## Input for this task
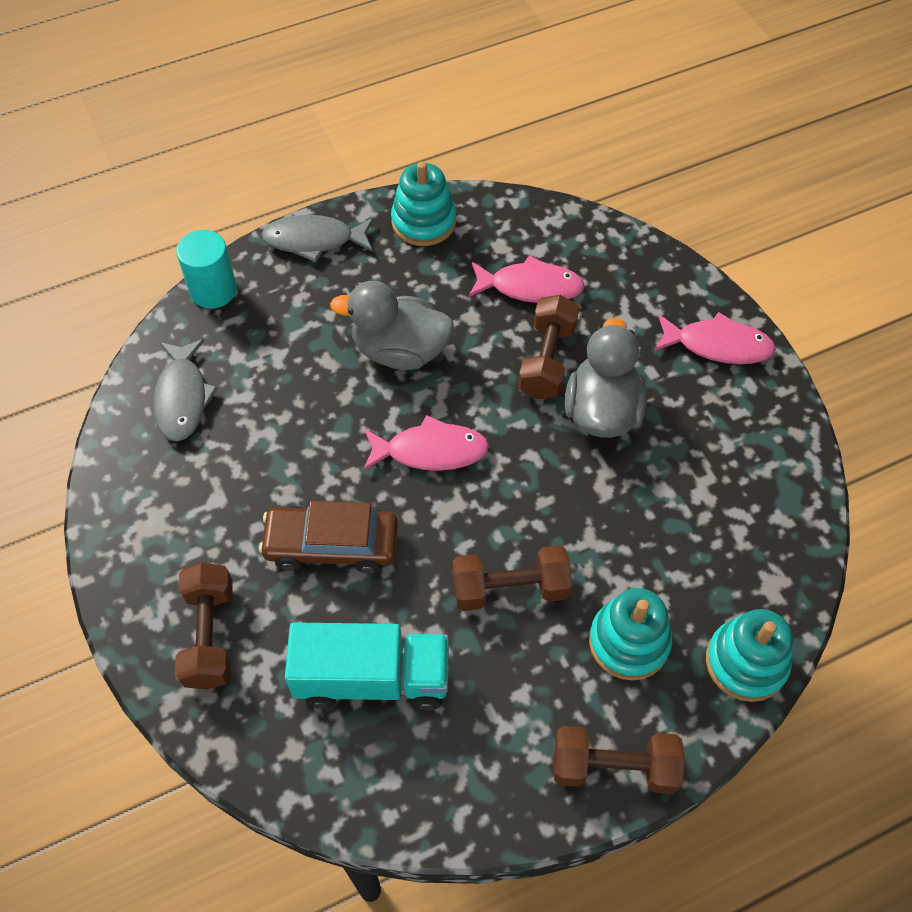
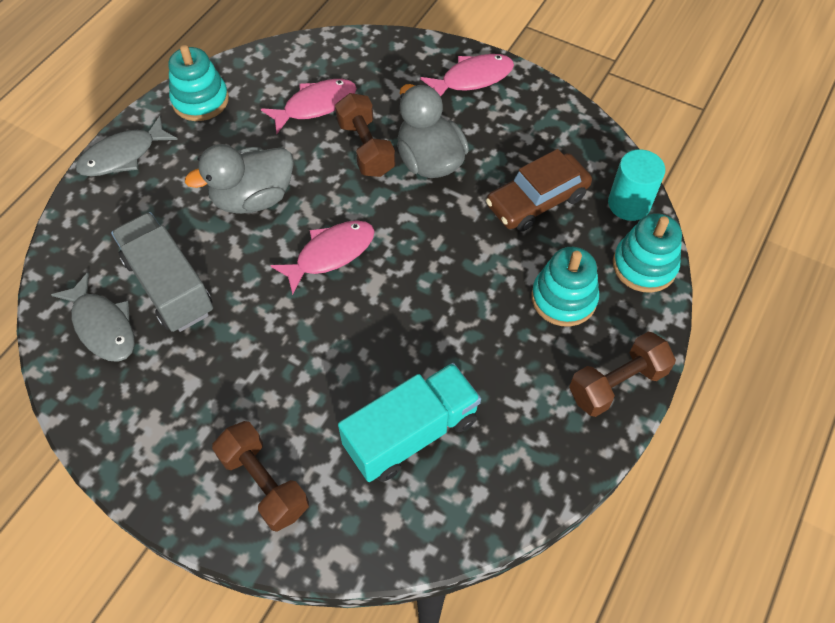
camera: 35 degrees left, 0 degrees up
(213, 290) = (66, 233): turquoise cylinder -> turquoise cylinder (629, 204)
(264, 394) = (169, 286): none -> grey truck
(332, 545) = (308, 361): brown car -> brown car (537, 200)
(510, 588) = (459, 312): brown dumbbell -> none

## Task prompt
Everything in the listing must be copied exactly except the pictures.

## Your solution
camera: 35 degrees left, 0 degrees up
(213, 290) = (66, 233): turquoise cylinder -> turquoise cylinder (629, 204)
(264, 394) = (169, 286): none -> grey truck
(332, 545) = (308, 361): brown car -> brown car (537, 200)
(510, 588) = (459, 312): brown dumbbell -> none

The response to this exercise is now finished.